====== Data section ======
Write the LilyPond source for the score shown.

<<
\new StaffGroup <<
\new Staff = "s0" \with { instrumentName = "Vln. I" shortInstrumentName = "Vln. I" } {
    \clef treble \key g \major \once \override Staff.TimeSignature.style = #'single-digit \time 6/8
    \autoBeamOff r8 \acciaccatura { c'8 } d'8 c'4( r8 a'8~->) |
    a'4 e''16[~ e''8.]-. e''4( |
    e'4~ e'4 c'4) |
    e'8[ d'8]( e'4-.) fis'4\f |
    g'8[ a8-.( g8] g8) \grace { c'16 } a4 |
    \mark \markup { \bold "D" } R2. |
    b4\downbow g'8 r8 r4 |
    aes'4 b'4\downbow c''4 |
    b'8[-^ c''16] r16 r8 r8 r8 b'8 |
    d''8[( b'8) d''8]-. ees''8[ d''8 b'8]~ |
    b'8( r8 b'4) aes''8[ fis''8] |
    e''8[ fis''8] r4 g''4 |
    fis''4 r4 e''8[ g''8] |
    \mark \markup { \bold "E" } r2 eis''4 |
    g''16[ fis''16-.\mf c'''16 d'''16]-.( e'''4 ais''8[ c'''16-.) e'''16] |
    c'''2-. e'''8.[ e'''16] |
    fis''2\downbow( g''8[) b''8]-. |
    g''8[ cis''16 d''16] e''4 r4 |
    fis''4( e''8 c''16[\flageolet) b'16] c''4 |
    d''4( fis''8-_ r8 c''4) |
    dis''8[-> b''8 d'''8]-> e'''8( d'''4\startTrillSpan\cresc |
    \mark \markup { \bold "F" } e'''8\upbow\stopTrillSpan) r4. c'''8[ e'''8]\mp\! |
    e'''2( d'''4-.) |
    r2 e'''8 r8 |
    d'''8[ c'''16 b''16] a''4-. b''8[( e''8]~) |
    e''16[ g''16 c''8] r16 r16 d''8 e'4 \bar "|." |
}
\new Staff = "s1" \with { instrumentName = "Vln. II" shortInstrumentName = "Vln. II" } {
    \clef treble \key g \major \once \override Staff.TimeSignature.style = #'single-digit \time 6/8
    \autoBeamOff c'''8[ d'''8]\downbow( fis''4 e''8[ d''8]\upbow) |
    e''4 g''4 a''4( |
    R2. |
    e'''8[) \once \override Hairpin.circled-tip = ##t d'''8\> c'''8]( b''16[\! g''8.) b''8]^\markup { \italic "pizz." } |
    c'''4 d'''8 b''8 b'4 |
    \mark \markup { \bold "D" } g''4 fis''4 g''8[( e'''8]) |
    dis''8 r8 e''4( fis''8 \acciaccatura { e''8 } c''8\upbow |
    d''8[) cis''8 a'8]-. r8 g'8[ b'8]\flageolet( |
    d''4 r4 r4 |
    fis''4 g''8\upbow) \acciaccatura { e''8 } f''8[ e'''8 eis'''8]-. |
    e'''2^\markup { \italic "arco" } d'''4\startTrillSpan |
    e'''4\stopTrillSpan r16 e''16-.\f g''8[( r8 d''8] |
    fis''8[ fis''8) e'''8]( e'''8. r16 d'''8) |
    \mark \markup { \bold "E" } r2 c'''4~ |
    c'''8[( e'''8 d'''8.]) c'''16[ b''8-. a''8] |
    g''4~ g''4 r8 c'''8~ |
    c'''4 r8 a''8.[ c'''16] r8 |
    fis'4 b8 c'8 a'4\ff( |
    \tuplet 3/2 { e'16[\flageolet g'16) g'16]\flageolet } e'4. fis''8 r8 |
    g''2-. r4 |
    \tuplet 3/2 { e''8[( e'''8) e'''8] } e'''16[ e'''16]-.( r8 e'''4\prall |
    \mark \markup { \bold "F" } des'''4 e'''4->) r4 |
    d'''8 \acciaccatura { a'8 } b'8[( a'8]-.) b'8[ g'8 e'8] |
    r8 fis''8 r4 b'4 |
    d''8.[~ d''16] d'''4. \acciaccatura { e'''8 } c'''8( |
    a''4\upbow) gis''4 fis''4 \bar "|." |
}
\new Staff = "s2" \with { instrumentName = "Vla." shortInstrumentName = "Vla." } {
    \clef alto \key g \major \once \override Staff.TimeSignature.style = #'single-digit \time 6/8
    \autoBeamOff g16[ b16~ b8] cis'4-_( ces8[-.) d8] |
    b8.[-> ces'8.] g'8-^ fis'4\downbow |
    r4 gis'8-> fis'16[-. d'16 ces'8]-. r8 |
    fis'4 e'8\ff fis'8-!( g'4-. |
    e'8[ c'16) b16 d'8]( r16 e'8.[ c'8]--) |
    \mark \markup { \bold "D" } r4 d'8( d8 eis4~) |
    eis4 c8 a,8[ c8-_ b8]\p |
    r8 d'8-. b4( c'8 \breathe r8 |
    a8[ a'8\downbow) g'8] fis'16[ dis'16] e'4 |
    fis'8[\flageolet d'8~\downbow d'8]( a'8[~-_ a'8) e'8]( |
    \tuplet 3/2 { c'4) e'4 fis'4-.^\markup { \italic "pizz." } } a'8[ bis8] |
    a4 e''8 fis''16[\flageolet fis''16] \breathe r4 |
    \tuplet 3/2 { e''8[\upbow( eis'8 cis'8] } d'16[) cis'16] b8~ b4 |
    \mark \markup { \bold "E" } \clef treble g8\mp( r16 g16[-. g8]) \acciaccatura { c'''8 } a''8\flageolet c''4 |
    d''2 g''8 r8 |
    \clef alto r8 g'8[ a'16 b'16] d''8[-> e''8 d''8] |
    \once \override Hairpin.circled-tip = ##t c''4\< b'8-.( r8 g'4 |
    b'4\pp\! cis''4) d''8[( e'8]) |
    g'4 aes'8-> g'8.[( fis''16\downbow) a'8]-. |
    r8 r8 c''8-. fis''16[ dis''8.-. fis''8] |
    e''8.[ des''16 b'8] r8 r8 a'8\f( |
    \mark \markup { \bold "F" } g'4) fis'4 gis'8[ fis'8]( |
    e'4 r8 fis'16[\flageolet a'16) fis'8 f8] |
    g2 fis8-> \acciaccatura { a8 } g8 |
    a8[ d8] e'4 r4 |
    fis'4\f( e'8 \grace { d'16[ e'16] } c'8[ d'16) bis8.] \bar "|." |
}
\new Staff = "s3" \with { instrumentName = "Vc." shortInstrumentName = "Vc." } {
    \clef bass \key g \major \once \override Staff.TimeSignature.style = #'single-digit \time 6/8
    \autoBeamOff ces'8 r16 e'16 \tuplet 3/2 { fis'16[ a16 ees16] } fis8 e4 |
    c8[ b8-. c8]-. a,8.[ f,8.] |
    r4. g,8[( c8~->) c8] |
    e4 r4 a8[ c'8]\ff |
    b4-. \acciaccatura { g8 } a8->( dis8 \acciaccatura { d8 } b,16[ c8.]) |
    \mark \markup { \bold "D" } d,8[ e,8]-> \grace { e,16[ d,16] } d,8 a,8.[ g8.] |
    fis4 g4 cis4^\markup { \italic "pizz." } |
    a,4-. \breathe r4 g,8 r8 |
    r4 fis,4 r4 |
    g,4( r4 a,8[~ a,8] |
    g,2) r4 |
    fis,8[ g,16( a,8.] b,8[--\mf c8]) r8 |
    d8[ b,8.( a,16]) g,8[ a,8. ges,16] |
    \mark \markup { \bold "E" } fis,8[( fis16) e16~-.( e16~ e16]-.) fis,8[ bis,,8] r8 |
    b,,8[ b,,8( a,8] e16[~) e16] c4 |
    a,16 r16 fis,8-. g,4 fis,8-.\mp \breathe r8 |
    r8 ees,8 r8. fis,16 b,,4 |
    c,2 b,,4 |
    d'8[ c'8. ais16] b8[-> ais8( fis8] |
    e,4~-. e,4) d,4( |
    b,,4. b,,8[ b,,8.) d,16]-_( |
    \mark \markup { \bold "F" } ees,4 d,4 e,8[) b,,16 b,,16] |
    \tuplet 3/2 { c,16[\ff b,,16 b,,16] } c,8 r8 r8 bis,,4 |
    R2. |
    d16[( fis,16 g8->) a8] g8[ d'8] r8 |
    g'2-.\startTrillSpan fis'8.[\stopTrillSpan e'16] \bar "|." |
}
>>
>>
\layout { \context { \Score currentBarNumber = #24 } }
======
*Given problem*. Count the lines in the material above that contain the string "once", and reply with only that number.

*Reply*. 6